### EXERCISE
Please convert the data below into a numbered list with one line per item, skipping blank lines and leaving out the picture markers.

### DATA FOR THIS EXERCISE
+ + + + + + +
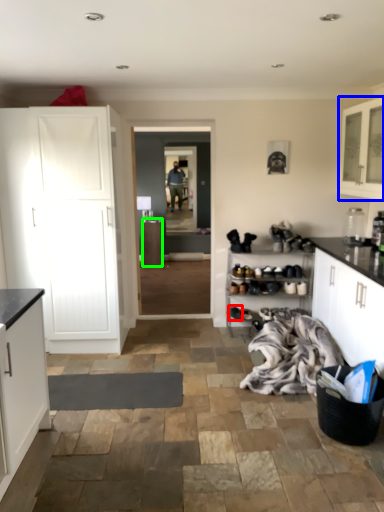
Question: Which object is positioned closest to footwear (highlighted by a red box)? Select from cabinetry (highlighted by a blue box) and cabinetry (highlighted by a green box).

Choices:
 (A) cabinetry
 (B) cabinetry

Answer: (A)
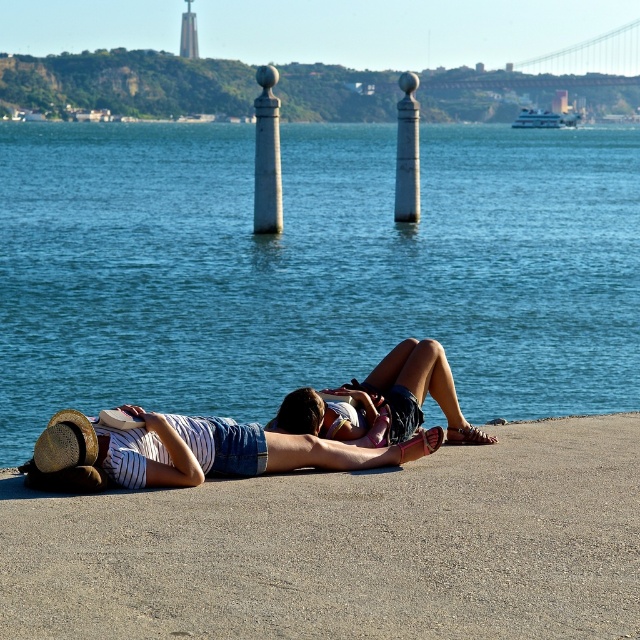
Describe the element at coordinates (310, 268) in the screenshot. I see `blue water at center` at that location.

Is blue water at center above white glossy post at center?

No, blue water at center is not above white glossy post at center.

Where is `blue water at center`? The width and height of the screenshot is (640, 640). blue water at center is located at coordinates (310, 268).

You are a GUI agent. You are given a task and a screenshot of the screen. Output one action in this format:
    pyautogui.click(x=<x>, y=<y>)
    Task: Click on the blue water at center
    This screenshot has width=640, height=640.
    Given the screenshot: What is the action you would take?
    pyautogui.click(x=310, y=268)

Is blue water at center to the left of smooth concrete dock at lower center from the viewer's perspective?

In fact, blue water at center is to the right of smooth concrete dock at lower center.

At what (x,y) coordinates should I click in order to perform the action: click on blue water at center. Please return your answer as a coordinate pair (x, y). Looking at the image, I should click on (310, 268).

Is point (497, 326) closer to camera compared to point (532, 449)?

No, (497, 326) is further to viewer.

You are a GUI agent. You are given a task and a screenshot of the screen. Output one action in this format:
    pyautogui.click(x=<x>, y=<y>)
    Task: Click on the blue water at center
    The height and width of the screenshot is (640, 640).
    Given the screenshot: What is the action you would take?
    pyautogui.click(x=310, y=268)

Is white stone post at center below brown straw hat at lower left?

Incorrect, white stone post at center is not positioned below brown straw hat at lower left.

Between white stone post at center and brown straw hat at lower left, which one has more height?

With more height is white stone post at center.

Is point (266, 92) positioned after point (80, 452)?

Yes.

The height and width of the screenshot is (640, 640). I want to click on white stone post at center, so click(266, 156).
+ + + + + + +
### WRITTEN SOLUTION
1. Question: Which object is positioned closest to footwear (highlighted by a red box)? Select from cabinetry (highlighted by a blue box) and cabinetry (highlighted by a green box).
2. Choices:
3.  (A) cabinetry
4.  (B) cabinetry
5. Answer: (A)
6. Describe the element at coordinates (310, 268) in the screenshot. I see `blue water at center` at that location.
7. Is blue water at center above white glossy post at center?
8. No, blue water at center is not above white glossy post at center.
9. Where is `blue water at center`? The width and height of the screenshot is (640, 640). blue water at center is located at coordinates (310, 268).
10. You are a GUI agent. You are given a task and a screenshot of the screen. Output one action in this format:
11.     pyautogui.click(x=<x>, y=<y>)
12.     Task: Click on the blue water at center
13.     This screenshot has width=640, height=640.
14.     Given the screenshot: What is the action you would take?
15.     pyautogui.click(x=310, y=268)
16. Is blue water at center to the left of smooth concrete dock at lower center from the viewer's perspective?
17. In fact, blue water at center is to the right of smooth concrete dock at lower center.
18. At what (x,y) coordinates should I click in order to perform the action: click on blue water at center. Please return your answer as a coordinate pair (x, y). Looking at the image, I should click on (310, 268).
19. Is point (497, 326) closer to camera compared to point (532, 449)?
20. No, (497, 326) is further to viewer.
21. You are a GUI agent. You are given a task and a screenshot of the screen. Output one action in this format:
22.     pyautogui.click(x=<x>, y=<y>)
23.     Task: Click on the blue water at center
24.     The height and width of the screenshot is (640, 640).
25.     Given the screenshot: What is the action you would take?
26.     pyautogui.click(x=310, y=268)
27. Is white stone post at center below brown straw hat at lower left?
28. Incorrect, white stone post at center is not positioned below brown straw hat at lower left.
29. Between white stone post at center and brown straw hat at lower left, which one has more height?
30. With more height is white stone post at center.
31. Is point (266, 92) positioned after point (80, 452)?
32. Yes.
33. The height and width of the screenshot is (640, 640). I want to click on white stone post at center, so click(266, 156).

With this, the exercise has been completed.